### How to complete this task
Every line containing the word "right" must be pulled from the records.

### Records to use
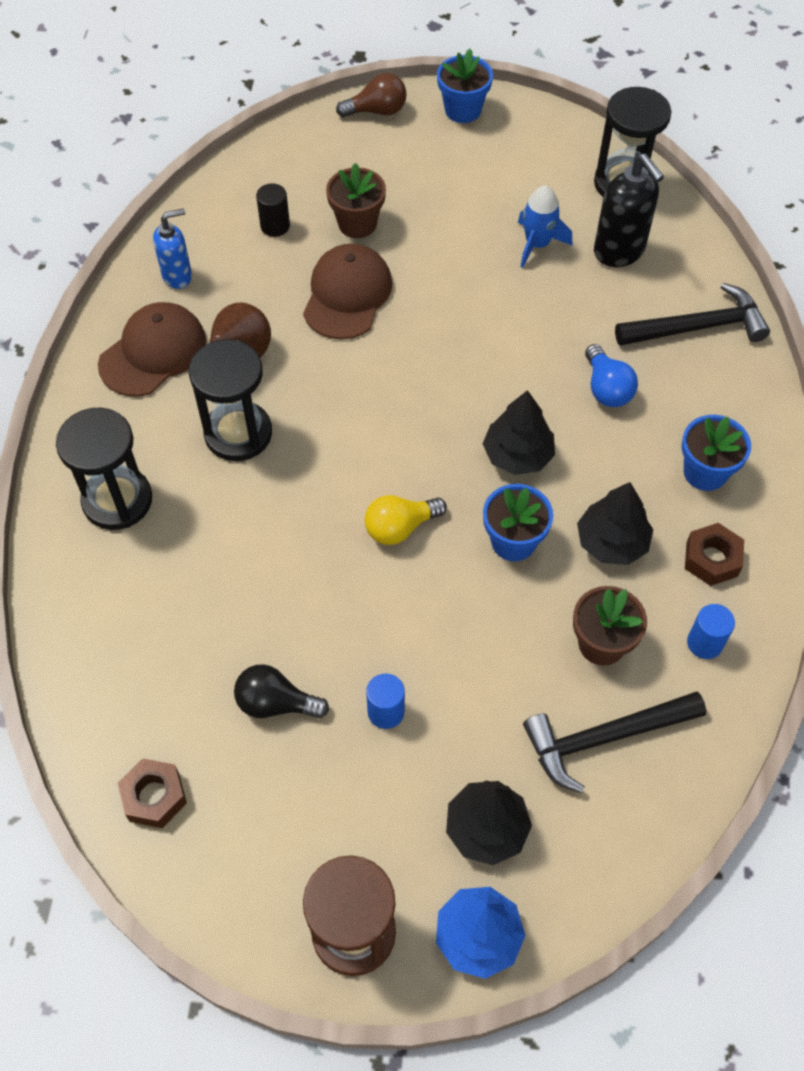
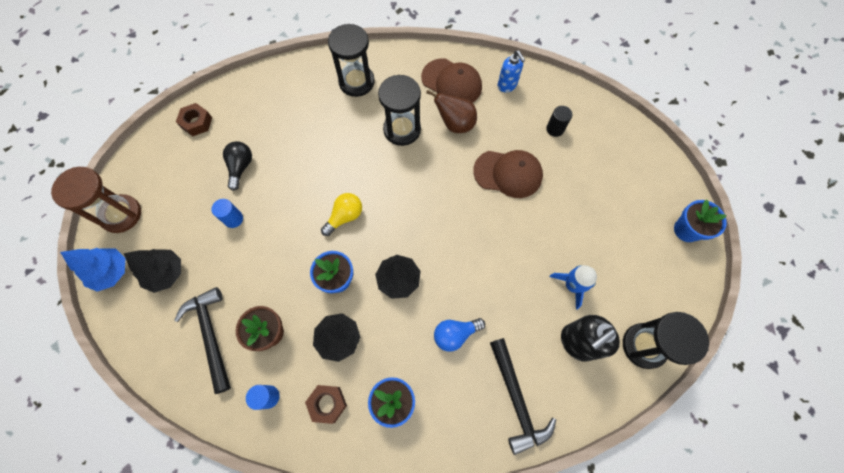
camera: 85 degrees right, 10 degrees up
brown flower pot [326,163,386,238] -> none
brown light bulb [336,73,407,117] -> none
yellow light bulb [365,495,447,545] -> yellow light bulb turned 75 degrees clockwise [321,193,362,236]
---
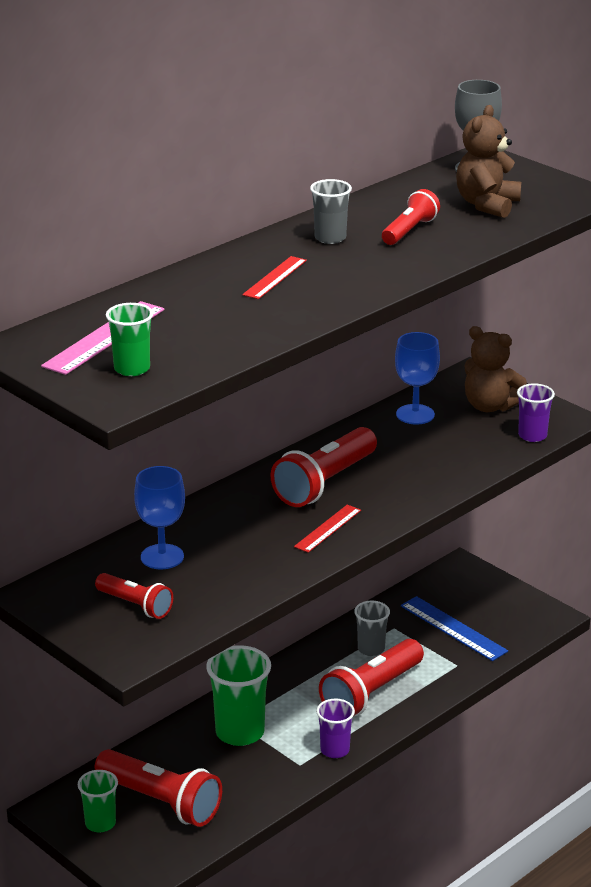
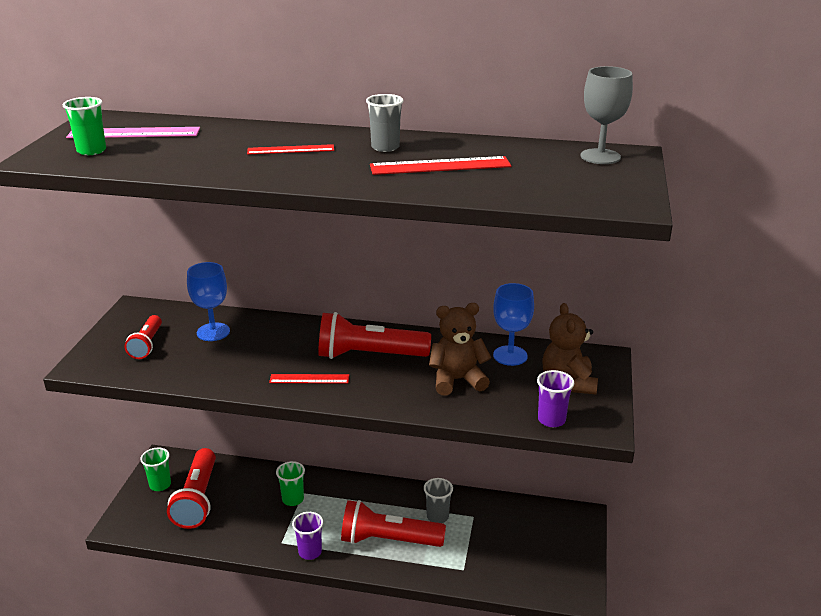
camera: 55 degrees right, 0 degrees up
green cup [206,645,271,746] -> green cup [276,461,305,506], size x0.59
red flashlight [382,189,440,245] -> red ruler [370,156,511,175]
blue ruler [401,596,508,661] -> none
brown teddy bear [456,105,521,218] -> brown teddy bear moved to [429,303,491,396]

### Output of the exercise
camera: 85 degrees right, 10 degrees up
camera: 55 degrees right, 0 degrees up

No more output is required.